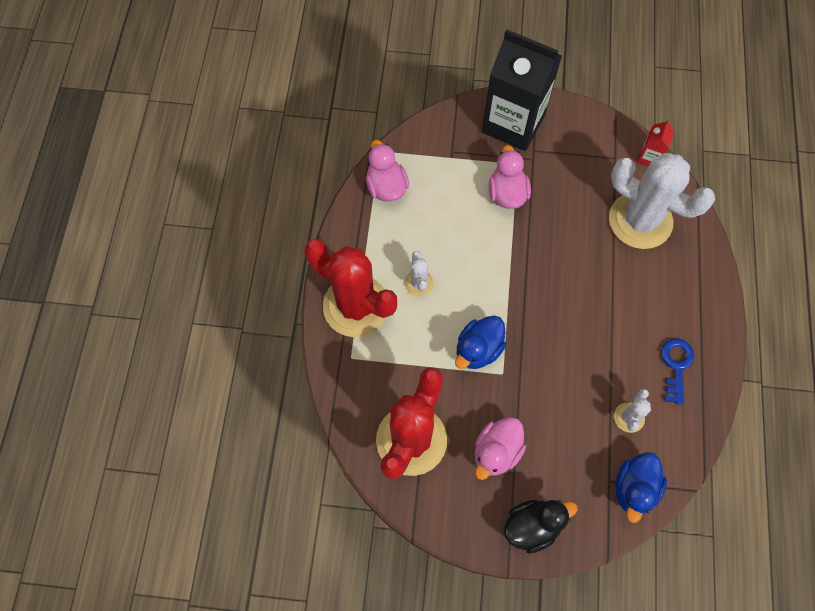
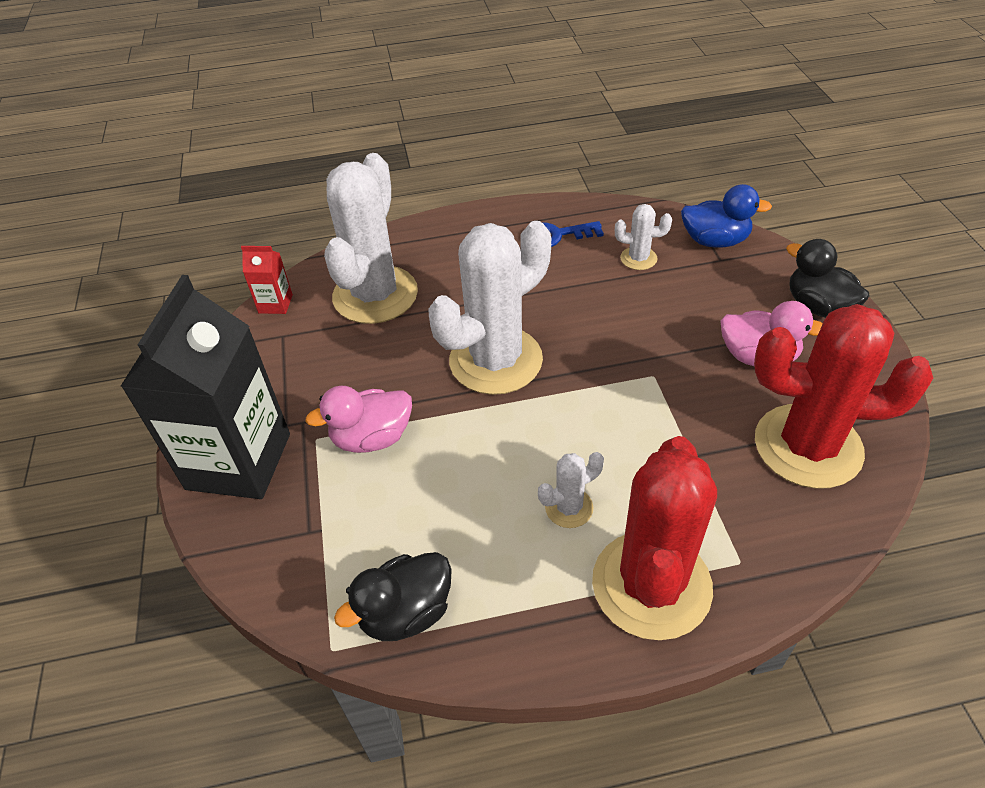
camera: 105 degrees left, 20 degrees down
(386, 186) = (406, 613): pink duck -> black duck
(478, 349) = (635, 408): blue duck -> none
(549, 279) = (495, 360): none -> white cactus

_ _ _ _ _ _ _

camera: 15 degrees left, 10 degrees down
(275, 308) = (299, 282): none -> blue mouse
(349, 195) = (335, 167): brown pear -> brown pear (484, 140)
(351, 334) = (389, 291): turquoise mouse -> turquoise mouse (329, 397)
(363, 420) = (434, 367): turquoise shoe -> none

_ _ _ _ _ _ _

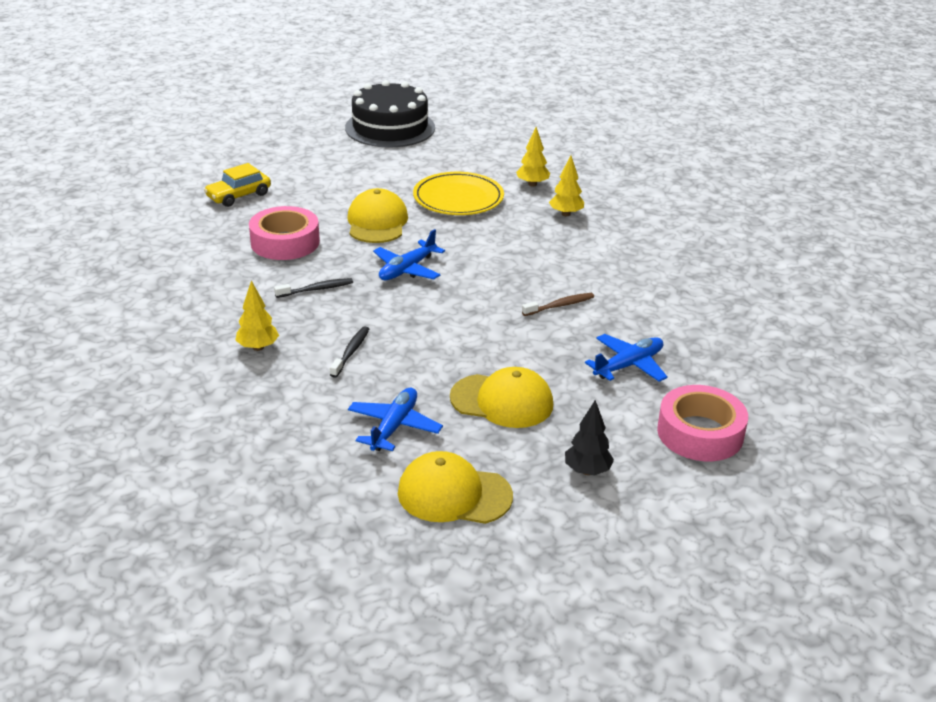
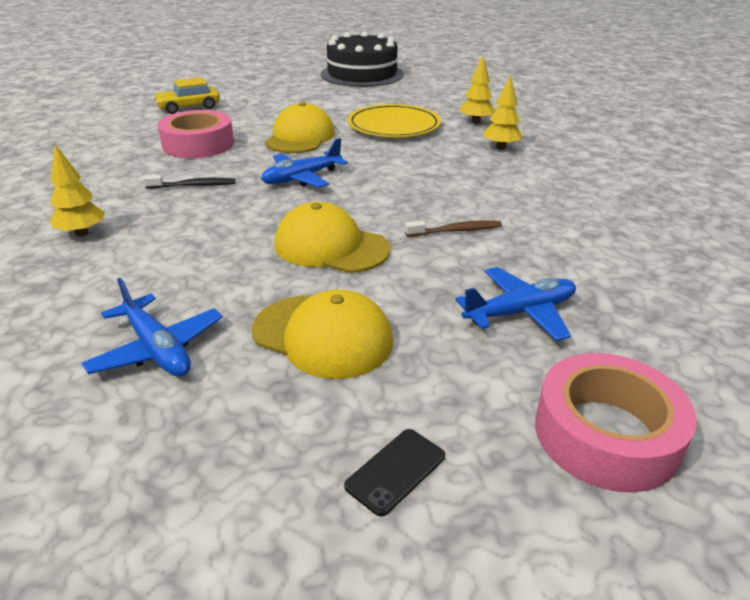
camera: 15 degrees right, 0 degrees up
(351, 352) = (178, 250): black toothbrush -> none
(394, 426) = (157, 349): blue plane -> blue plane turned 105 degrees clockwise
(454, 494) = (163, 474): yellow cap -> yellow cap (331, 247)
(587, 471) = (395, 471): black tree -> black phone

_ _ _ _ _ _ _

### Task description
Using the records above, copy word for word the line with "camera: 105 degrees left, 20 degrees down", the line with "(549, 279) = (495, 360): none -> white cactus", and every line between them.

### Problem solution
camera: 105 degrees left, 20 degrees down
(386, 186) = (406, 613): pink duck -> black duck
(478, 349) = (635, 408): blue duck -> none
(549, 279) = (495, 360): none -> white cactus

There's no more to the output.